## Exercise prompt
Set out every one of the lines below as a numbered list, omitting any blank lines.
— start of Provided data —
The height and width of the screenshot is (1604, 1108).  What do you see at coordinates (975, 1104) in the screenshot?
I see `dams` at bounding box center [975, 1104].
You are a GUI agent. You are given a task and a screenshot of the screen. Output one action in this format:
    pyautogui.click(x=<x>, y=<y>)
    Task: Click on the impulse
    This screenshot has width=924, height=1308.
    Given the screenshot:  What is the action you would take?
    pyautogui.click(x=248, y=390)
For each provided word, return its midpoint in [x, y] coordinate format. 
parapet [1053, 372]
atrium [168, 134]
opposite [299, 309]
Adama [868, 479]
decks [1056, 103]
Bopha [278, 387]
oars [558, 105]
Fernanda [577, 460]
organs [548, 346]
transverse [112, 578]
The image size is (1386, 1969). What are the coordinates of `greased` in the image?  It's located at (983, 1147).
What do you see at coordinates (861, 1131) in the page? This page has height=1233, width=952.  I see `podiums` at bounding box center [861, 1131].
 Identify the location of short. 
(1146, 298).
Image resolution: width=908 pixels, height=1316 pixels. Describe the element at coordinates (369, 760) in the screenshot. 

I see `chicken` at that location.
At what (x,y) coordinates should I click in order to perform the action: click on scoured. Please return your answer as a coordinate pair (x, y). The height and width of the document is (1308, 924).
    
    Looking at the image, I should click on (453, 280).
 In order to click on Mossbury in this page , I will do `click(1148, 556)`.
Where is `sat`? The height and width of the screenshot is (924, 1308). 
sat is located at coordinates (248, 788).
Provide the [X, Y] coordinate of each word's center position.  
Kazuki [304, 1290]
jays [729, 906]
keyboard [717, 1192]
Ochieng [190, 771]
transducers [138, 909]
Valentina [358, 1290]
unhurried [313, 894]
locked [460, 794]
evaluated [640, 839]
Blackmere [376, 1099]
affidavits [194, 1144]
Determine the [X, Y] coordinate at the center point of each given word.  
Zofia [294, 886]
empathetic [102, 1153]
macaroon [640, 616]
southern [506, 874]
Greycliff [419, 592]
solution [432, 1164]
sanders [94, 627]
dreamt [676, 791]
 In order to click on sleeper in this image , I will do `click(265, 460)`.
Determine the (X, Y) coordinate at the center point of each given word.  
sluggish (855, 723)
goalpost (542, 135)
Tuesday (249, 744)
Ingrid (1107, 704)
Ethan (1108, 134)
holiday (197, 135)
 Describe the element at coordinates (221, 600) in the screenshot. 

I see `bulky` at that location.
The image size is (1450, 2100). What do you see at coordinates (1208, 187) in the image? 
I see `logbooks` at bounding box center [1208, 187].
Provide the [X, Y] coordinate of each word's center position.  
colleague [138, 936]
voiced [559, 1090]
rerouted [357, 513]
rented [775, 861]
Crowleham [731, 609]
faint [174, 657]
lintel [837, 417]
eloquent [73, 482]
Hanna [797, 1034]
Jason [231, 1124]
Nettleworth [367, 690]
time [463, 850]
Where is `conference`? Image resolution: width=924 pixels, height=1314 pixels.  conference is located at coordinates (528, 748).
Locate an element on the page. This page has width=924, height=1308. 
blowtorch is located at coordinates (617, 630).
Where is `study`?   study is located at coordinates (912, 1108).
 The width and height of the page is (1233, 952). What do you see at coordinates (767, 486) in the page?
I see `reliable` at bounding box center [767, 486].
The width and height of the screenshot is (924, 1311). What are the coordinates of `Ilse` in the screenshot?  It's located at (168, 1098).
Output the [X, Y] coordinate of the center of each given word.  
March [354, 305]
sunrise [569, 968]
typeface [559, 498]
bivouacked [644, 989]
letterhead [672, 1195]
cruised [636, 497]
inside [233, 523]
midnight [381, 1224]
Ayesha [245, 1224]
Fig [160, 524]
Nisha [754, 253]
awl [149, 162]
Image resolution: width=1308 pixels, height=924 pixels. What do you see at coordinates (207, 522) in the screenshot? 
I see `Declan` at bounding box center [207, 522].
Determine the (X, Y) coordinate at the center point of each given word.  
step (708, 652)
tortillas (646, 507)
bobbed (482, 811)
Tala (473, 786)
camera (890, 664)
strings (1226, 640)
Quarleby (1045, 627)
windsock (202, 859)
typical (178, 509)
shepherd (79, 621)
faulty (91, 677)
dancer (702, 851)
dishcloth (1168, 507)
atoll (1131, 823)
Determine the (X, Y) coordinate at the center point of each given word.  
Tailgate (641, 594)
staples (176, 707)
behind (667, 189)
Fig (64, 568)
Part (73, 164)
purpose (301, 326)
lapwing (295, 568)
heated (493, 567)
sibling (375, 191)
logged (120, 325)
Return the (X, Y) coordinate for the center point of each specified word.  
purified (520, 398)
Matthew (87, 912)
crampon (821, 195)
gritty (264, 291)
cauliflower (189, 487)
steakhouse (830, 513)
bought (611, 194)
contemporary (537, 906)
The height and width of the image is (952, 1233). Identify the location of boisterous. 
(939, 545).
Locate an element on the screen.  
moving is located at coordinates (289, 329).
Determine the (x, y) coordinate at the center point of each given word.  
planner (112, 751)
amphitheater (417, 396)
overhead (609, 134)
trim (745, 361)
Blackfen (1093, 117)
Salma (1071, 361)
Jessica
— end of Provided data —
## Output for this task
1. The height and width of the screenshot is (1604, 1108).  What do you see at coordinates (975, 1104) in the screenshot?
2. I see `dams` at bounding box center [975, 1104].
3. You are a GUI agent. You are given a task and a screenshot of the screen. Output one action in this format:
4.     pyautogui.click(x=<x>, y=<y>)
5.     Task: Click on the impulse
6.     This screenshot has width=924, height=1308.
7.     Given the screenshot:  What is the action you would take?
8.     pyautogui.click(x=248, y=390)
9. For each provided word, return its midpoint in [x, y] coordinate format. 
10. parapet [1053, 372]
11. atrium [168, 134]
12. opposite [299, 309]
13. Adama [868, 479]
14. decks [1056, 103]
15. Bopha [278, 387]
16. oars [558, 105]
17. Fernanda [577, 460]
18. organs [548, 346]
19. transverse [112, 578]
20. The image size is (1386, 1969). What are the coordinates of `greased` in the image?  It's located at (983, 1147).
21. What do you see at coordinates (861, 1131) in the page? This page has height=1233, width=952.  I see `podiums` at bounding box center [861, 1131].
22.  Identify the location of short. 
23. (1146, 298).
24. Image resolution: width=908 pixels, height=1316 pixels. Describe the element at coordinates (369, 760) in the screenshot. 
25. I see `chicken` at that location.
26. At what (x,y) coordinates should I click in order to perform the action: click on scoured. Please return your answer as a coordinate pair (x, y). The height and width of the document is (1308, 924).
27.     Looking at the image, I should click on (453, 280).
28.  In order to click on Mossbury in this page , I will do `click(1148, 556)`.
29. Where is `sat`? The height and width of the screenshot is (924, 1308). 
30. sat is located at coordinates (248, 788).
31. Provide the [X, Y] coordinate of each word's center position.  
32. Kazuki [304, 1290]
33. jays [729, 906]
34. keyboard [717, 1192]
35. Ochieng [190, 771]
36. transducers [138, 909]
37. Valentina [358, 1290]
38. unhurried [313, 894]
39. locked [460, 794]
40. evaluated [640, 839]
41. Blackmere [376, 1099]
42. affidavits [194, 1144]
43. Determine the [X, Y] coordinate at the center point of each given word.  
44. Zofia [294, 886]
45. empathetic [102, 1153]
46. macaroon [640, 616]
47. southern [506, 874]
48. Greycliff [419, 592]
49. solution [432, 1164]
50. sanders [94, 627]
51. dreamt [676, 791]
52.  In order to click on sleeper in this image , I will do `click(265, 460)`.
53. Determine the (X, Y) coordinate at the center point of each given word.  
54. sluggish (855, 723)
55. goalpost (542, 135)
56. Tuesday (249, 744)
57. Ingrid (1107, 704)
58. Ethan (1108, 134)
59. holiday (197, 135)
60.  Describe the element at coordinates (221, 600) in the screenshot. 
61. I see `bulky` at that location.
62. The image size is (1450, 2100). What do you see at coordinates (1208, 187) in the image? 
63. I see `logbooks` at bounding box center [1208, 187].
64. Provide the [X, Y] coordinate of each word's center position.  
65. colleague [138, 936]
66. voiced [559, 1090]
67. rerouted [357, 513]
68. rented [775, 861]
69. Crowleham [731, 609]
70. faint [174, 657]
71. lintel [837, 417]
72. eloquent [73, 482]
73. Hanna [797, 1034]
74. Jason [231, 1124]
75. Nettleworth [367, 690]
76. time [463, 850]
77. Where is `conference`? Image resolution: width=924 pixels, height=1314 pixels.  conference is located at coordinates (528, 748).
78. Locate an element on the page. This page has width=924, height=1308. 
79. blowtorch is located at coordinates (617, 630).
80. Where is `study`?   study is located at coordinates (912, 1108).
81.  The width and height of the page is (1233, 952). What do you see at coordinates (767, 486) in the page?
82. I see `reliable` at bounding box center [767, 486].
83. The width and height of the screenshot is (924, 1311). What are the coordinates of `Ilse` in the screenshot?  It's located at (168, 1098).
84. Output the [X, Y] coordinate of the center of each given word.  
85. March [354, 305]
86. sunrise [569, 968]
87. typeface [559, 498]
88. bivouacked [644, 989]
89. letterhead [672, 1195]
90. cruised [636, 497]
91. inside [233, 523]
92. midnight [381, 1224]
93. Ayesha [245, 1224]
94. Fig [160, 524]
95. Nisha [754, 253]
96. awl [149, 162]
97. Image resolution: width=1308 pixels, height=924 pixels. What do you see at coordinates (207, 522) in the screenshot? 
98. I see `Declan` at bounding box center [207, 522].
99. Determine the (X, Y) coordinate at the center point of each given word.  
100. step (708, 652)
101. tortillas (646, 507)
102. bobbed (482, 811)
103. Tala (473, 786)
104. camera (890, 664)
105. strings (1226, 640)
106. Quarleby (1045, 627)
107. windsock (202, 859)
108. typical (178, 509)
109. shepherd (79, 621)
110. faulty (91, 677)
111. dancer (702, 851)
112. dishcloth (1168, 507)
113. atoll (1131, 823)
114. Determine the (X, Y) coordinate at the center point of each given word.  
115. Tailgate (641, 594)
116. staples (176, 707)
117. behind (667, 189)
118. Fig (64, 568)
119. Part (73, 164)
120. purpose (301, 326)
121. lapwing (295, 568)
122. heated (493, 567)
123. sibling (375, 191)
124. logged (120, 325)
125. Return the (X, Y) coordinate for the center point of each specified word.  
126. purified (520, 398)
127. Matthew (87, 912)
128. crampon (821, 195)
129. gritty (264, 291)
130. cauliflower (189, 487)
131. steakhouse (830, 513)
132. bought (611, 194)
133. contemporary (537, 906)
134. The height and width of the image is (952, 1233). Identify the location of boisterous. 
135. (939, 545).
136. Locate an element on the screen.  
137. moving is located at coordinates (289, 329).
138. Determine the (x, y) coordinate at the center point of each given word.  
139. planner (112, 751)
140. amphitheater (417, 396)
141. overhead (609, 134)
142. trim (745, 361)
143. Blackfen (1093, 117)
144. Salma (1071, 361)
145. Jessica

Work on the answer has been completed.